** Exercise objective **
Return the lines of the material below unchanged, starting at the line that contains "Question: Which object" and stopping after the line that contains "Question: Based on".

(Data for this exercise Opens)

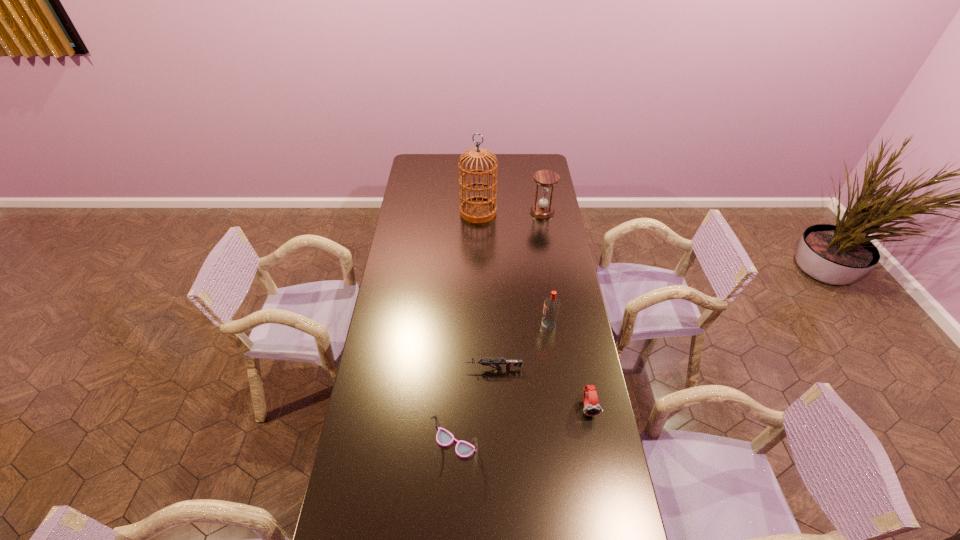
You are a GUI agent. You are given a task and a screenshot of the screen. Output one action in this format:
    pyautogui.click(x=<x>, y=<y>)
    Task: Click on the vacant region between the nearest object and the tallest object
    The width and height of the screenshot is (960, 540).
    Given the screenshot: What is the action you would take?
    tap(467, 328)

The height and width of the screenshot is (540, 960). I want to click on free point between the spectacles and the second shortest object, so click(521, 425).

This screenshot has width=960, height=540. Find the location of `free space between the second shortest object and the spectacles`. free space between the second shortest object and the spectacles is located at coordinates (521, 425).

You are a GUI agent. You are given a task and a screenshot of the screen. Output one action in this format:
    pyautogui.click(x=<x>, y=<y>)
    Task: Click on the free space between the tallest object and the shortest object
    The height and width of the screenshot is (540, 960).
    Given the screenshot: What is the action you would take?
    pyautogui.click(x=486, y=291)

At what (x,y) coordinates should I click in order to perform the action: click on free point between the hourglass and the second shortest object. Please return your answer as a coordinate pair (x, y). This screenshot has width=960, height=540. Looking at the image, I should click on (565, 309).

You are a GUI agent. You are given a task and a screenshot of the screen. Output one action in this format:
    pyautogui.click(x=<x>, y=<y>)
    Task: Click on the free space between the fourth nearest object and the hourglass
    The height and width of the screenshot is (540, 960).
    Given the screenshot: What is the action you would take?
    pyautogui.click(x=545, y=269)

At what (x,y) coordinates should I click in order to perform the action: click on object identified as the fourth closest to the gun. Please return your answer as a coordinate pair (x, y). Looking at the image, I should click on (476, 209).

Where is `object that is the fourth closest to the nearest object`? This screenshot has width=960, height=540. object that is the fourth closest to the nearest object is located at coordinates (476, 209).

Where is `free space in the image that satisfies the following two spatial constraints: 1. on the back side of the spectacles; 2. on the right side of the hourglass`? This screenshot has width=960, height=540. free space in the image that satisfies the following two spatial constraints: 1. on the back side of the spectacles; 2. on the right side of the hourglass is located at coordinates (465, 212).

The height and width of the screenshot is (540, 960). I want to click on vacant space that satisfies the following two spatial constraints: 1. on the front side of the hourglass; 2. on the front label of the fourth nearest object, so click(561, 326).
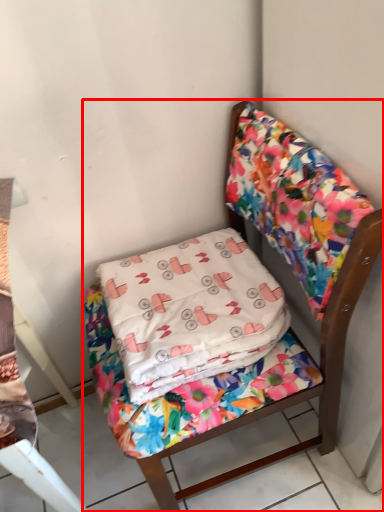
Question: From the image's perspective, what is the correct spatial positioning of chair (annotated by the red box) in reference to pillow?

Choices:
 (A) below
 (B) above

Answer: (A)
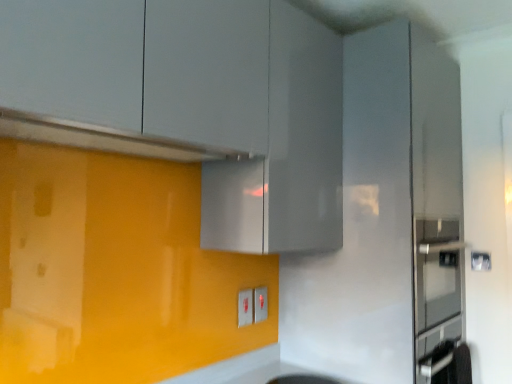
Question: Is point (225, 155) positioned closer to the camera than point (198, 87)?

Choices:
 (A) farther
 (B) closer

Answer: (A)

Question: Is satin silver exhaust hood at upper center taller or shorter than matte gray cabinet at upper center?

Choices:
 (A) tall
 (B) short

Answer: (B)

Question: Which object is the closest to the matte white electric outlet at lower center, arranged as the second electric outlet when viewed from the front?

Choices:
 (A) white plastic electric outlet at center, the 2th electric outlet positioned from the right
 (B) satin silver exhaust hood at upper center
 (C) matte gray cabinet at upper center

Answer: (A)

Question: Based on their relative distances, which object is nearer to the satin silver exhaust hood at upper center?

Choices:
 (A) matte white electric outlet at lower center, arranged as the second electric outlet when viewed from the front
 (B) white plastic electric outlet at center, the 1th electric outlet in the front-to-back sequence
 (C) matte gray cabinet at upper center

Answer: (C)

(Data for this exercise Closes)

** Result of the exercise **
Question: Which object is the closest to the matte white electric outlet at lower center, arranged as the second electric outlet when viewed from the front?

Choices:
 (A) white plastic electric outlet at center, the 2th electric outlet positioned from the right
 (B) satin silver exhaust hood at upper center
 (C) matte gray cabinet at upper center

Answer: (A)

Question: Based on their relative distances, which object is nearer to the satin silver exhaust hood at upper center?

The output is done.